### PROBLEM DESCRIPTION
Which lines run from the line with "camera: 70 degrees right, 15 degrees up" through the line with "(736, 178) = (784, 318): black" in the entries below? Print them exactly, both ends included, and nothing more.
------ MATERIAL TO PROCESS ------
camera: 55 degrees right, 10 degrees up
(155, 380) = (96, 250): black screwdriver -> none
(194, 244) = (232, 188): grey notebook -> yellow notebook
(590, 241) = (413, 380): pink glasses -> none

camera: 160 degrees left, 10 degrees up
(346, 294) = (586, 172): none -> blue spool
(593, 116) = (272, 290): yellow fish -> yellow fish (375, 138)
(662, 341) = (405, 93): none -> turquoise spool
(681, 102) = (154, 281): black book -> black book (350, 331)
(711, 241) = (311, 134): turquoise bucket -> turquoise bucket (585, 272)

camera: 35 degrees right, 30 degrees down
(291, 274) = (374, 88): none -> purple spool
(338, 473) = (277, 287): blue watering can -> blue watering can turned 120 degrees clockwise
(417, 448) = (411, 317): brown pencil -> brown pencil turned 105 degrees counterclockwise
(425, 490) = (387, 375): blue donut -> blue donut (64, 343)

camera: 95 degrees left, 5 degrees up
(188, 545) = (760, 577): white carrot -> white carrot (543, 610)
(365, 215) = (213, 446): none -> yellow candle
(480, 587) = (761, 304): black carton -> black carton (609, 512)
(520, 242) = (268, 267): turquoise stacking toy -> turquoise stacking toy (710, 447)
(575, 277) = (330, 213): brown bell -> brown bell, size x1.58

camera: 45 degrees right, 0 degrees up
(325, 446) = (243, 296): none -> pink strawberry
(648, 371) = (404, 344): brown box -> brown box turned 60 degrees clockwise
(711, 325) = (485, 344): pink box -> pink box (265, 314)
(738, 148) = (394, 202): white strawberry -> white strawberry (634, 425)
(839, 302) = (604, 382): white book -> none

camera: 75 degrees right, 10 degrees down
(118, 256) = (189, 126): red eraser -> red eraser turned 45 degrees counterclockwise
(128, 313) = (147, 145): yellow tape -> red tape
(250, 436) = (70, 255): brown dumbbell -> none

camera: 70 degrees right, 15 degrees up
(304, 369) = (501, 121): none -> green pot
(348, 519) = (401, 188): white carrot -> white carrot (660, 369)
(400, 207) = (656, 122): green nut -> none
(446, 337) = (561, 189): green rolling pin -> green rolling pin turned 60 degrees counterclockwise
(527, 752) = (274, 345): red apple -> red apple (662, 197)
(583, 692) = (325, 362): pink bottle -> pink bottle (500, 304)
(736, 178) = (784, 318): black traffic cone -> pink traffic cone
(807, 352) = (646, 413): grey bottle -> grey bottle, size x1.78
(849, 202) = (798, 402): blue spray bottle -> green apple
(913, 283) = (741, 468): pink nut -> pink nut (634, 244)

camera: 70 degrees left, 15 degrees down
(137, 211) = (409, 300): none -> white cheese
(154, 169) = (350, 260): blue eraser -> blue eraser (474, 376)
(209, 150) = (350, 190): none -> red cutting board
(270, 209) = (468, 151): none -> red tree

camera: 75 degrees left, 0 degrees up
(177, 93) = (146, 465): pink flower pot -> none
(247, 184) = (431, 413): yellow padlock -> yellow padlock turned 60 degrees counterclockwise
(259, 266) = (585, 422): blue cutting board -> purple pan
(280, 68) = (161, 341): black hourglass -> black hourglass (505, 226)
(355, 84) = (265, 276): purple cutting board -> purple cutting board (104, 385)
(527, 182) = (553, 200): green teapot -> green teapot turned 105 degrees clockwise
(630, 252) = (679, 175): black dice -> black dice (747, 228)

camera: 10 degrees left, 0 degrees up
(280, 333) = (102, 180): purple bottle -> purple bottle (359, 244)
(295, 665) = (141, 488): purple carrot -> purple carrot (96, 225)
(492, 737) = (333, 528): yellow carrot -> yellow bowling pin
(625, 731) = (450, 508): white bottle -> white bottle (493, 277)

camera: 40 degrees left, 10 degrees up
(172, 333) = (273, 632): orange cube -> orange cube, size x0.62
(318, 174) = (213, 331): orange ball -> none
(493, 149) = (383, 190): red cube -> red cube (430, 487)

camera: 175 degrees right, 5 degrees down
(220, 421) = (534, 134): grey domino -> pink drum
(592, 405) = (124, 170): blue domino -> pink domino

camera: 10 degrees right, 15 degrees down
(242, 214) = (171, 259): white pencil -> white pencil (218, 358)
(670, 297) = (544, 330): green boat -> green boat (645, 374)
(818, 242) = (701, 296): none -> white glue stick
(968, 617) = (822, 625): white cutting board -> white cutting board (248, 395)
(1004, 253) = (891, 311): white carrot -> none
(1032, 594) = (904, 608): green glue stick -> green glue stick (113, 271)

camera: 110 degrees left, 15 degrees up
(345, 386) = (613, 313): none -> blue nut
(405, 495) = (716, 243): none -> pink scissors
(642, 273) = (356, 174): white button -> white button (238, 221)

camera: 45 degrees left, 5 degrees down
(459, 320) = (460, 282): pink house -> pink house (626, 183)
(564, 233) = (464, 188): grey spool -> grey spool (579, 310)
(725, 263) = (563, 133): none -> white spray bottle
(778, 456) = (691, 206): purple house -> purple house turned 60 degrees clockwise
------
### OUTPUT FOR THIS EXERCISE
camera: 70 degrees right, 15 degrees up
(304, 369) = (501, 121): none -> green pot
(348, 519) = (401, 188): white carrot -> white carrot (660, 369)
(400, 207) = (656, 122): green nut -> none
(446, 337) = (561, 189): green rolling pin -> green rolling pin turned 60 degrees counterclockwise
(527, 752) = (274, 345): red apple -> red apple (662, 197)
(583, 692) = (325, 362): pink bottle -> pink bottle (500, 304)
(736, 178) = (784, 318): black traffic cone -> pink traffic cone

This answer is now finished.